● **TASK INSTRUCTIONS**:
Go through the entries and say how many lines contain the string "cone". The number is the whole answer.

BEGIN DATA SUPPLIED

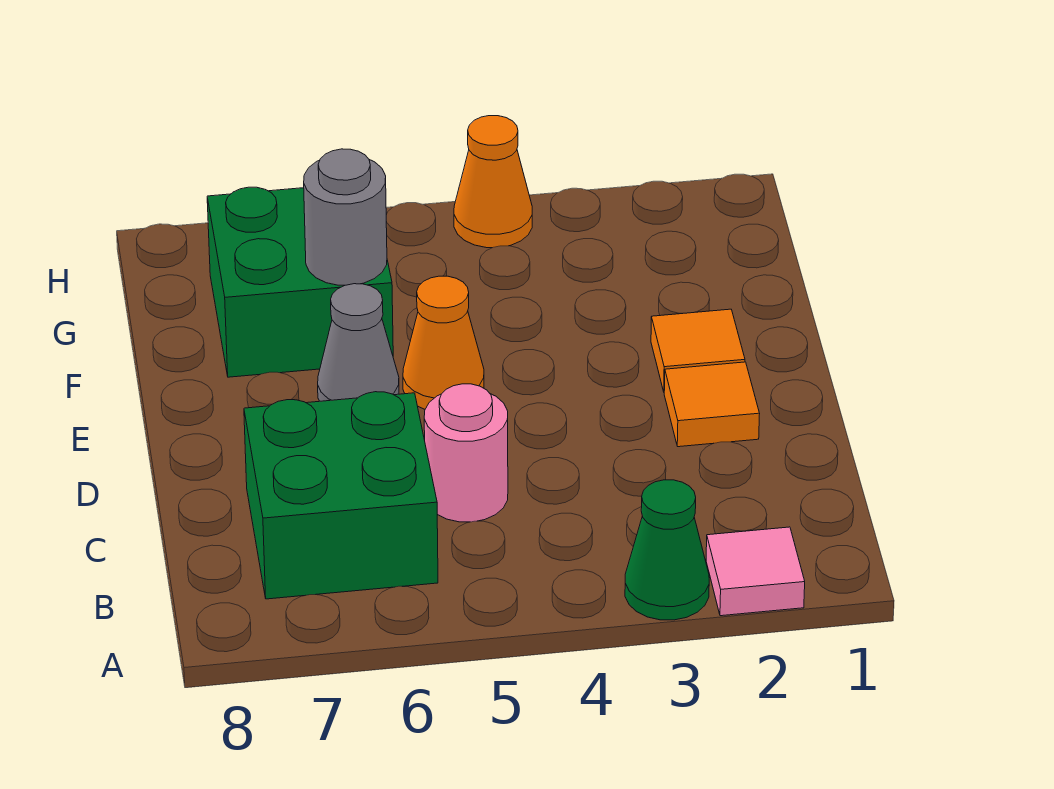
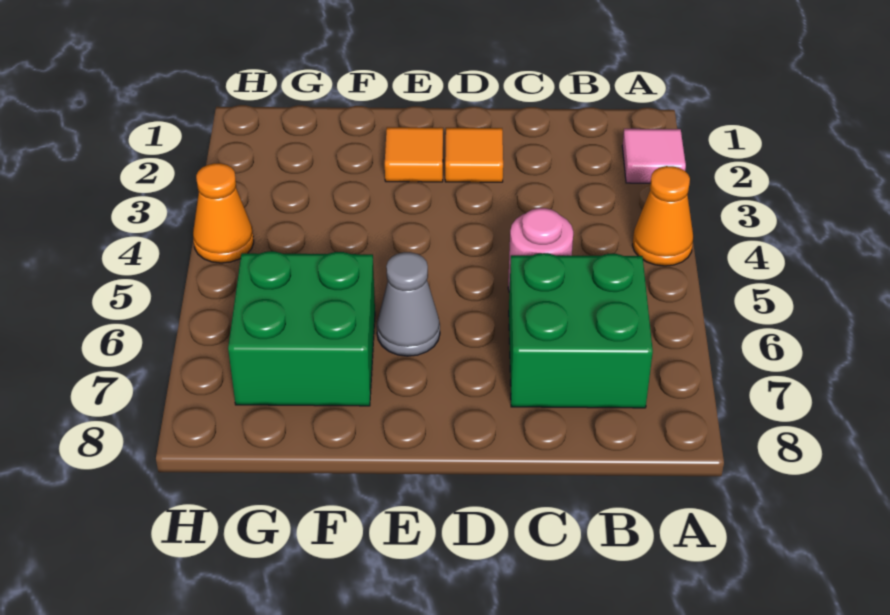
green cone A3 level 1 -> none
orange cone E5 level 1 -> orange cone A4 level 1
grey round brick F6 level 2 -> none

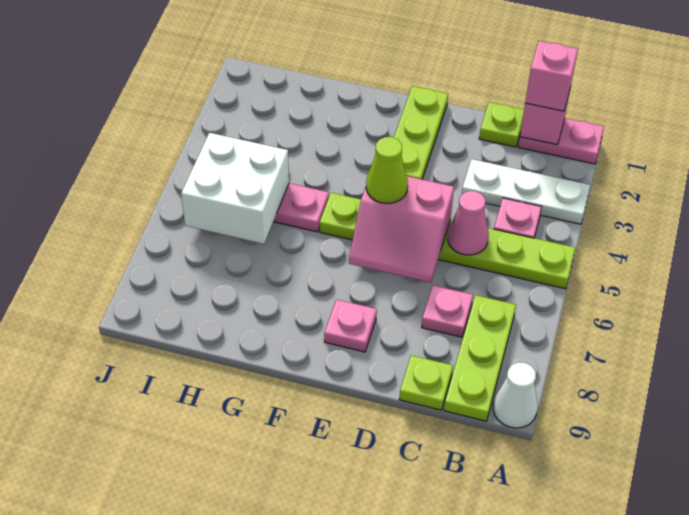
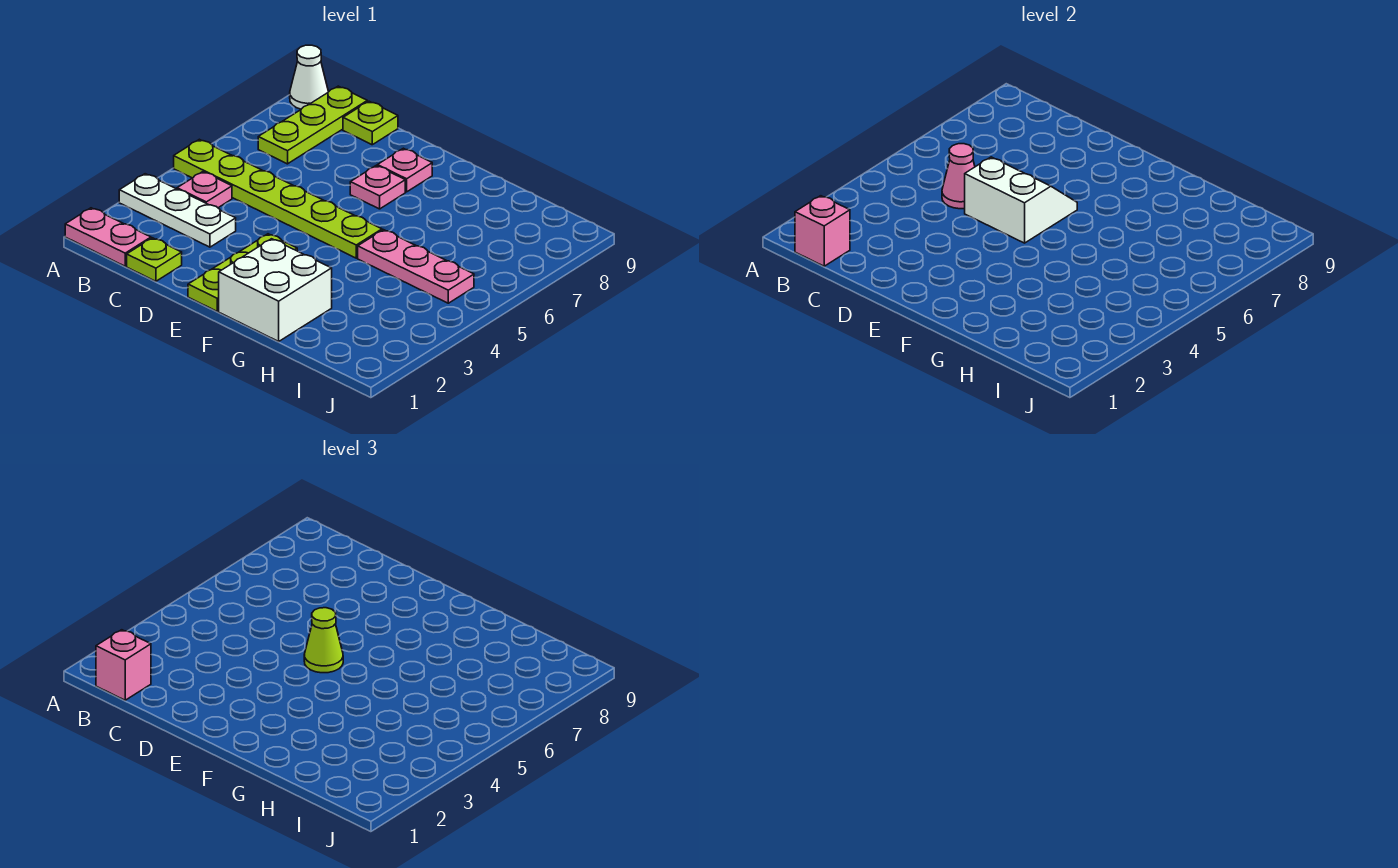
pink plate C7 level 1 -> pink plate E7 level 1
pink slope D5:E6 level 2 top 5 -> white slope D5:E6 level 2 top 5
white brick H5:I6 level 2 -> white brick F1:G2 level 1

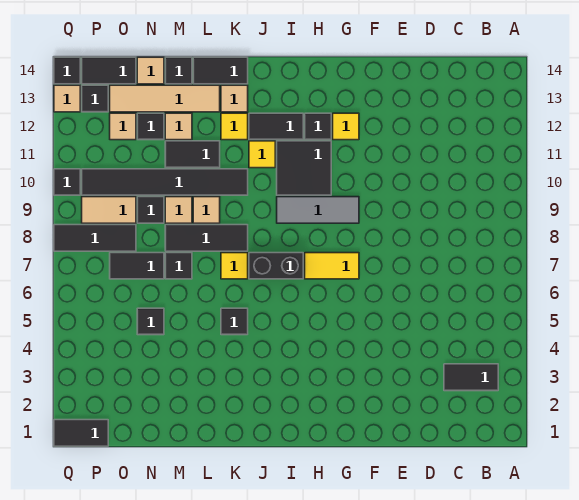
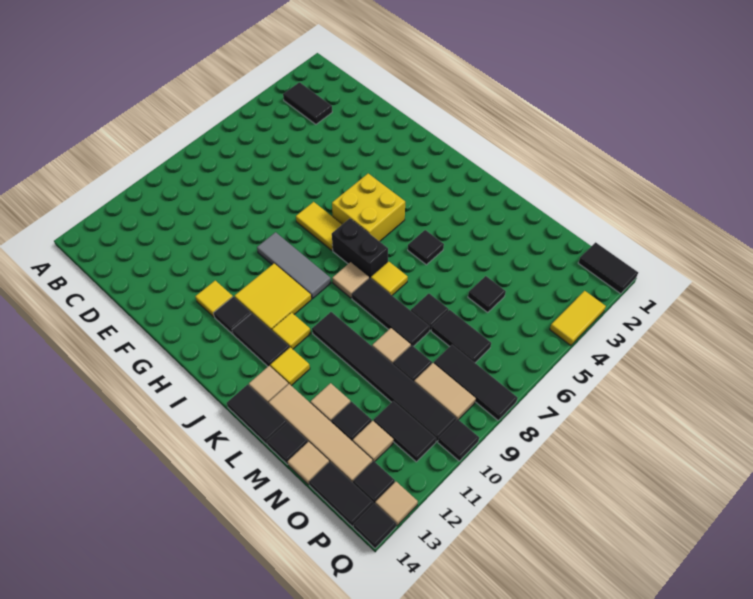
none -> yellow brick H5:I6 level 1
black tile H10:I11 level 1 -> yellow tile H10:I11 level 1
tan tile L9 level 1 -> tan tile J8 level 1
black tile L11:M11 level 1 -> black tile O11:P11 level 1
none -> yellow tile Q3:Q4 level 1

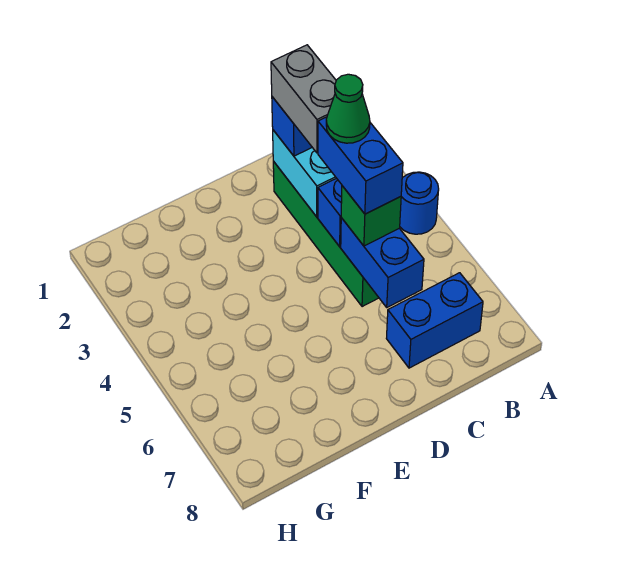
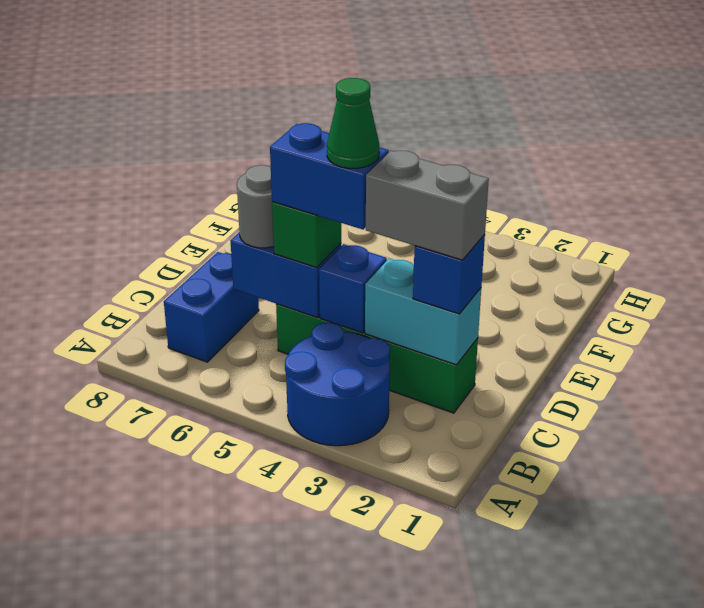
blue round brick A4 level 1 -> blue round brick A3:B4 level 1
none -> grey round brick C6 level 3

END DATA SUPPLIED

● **EXERCISE SOLUTION**:
2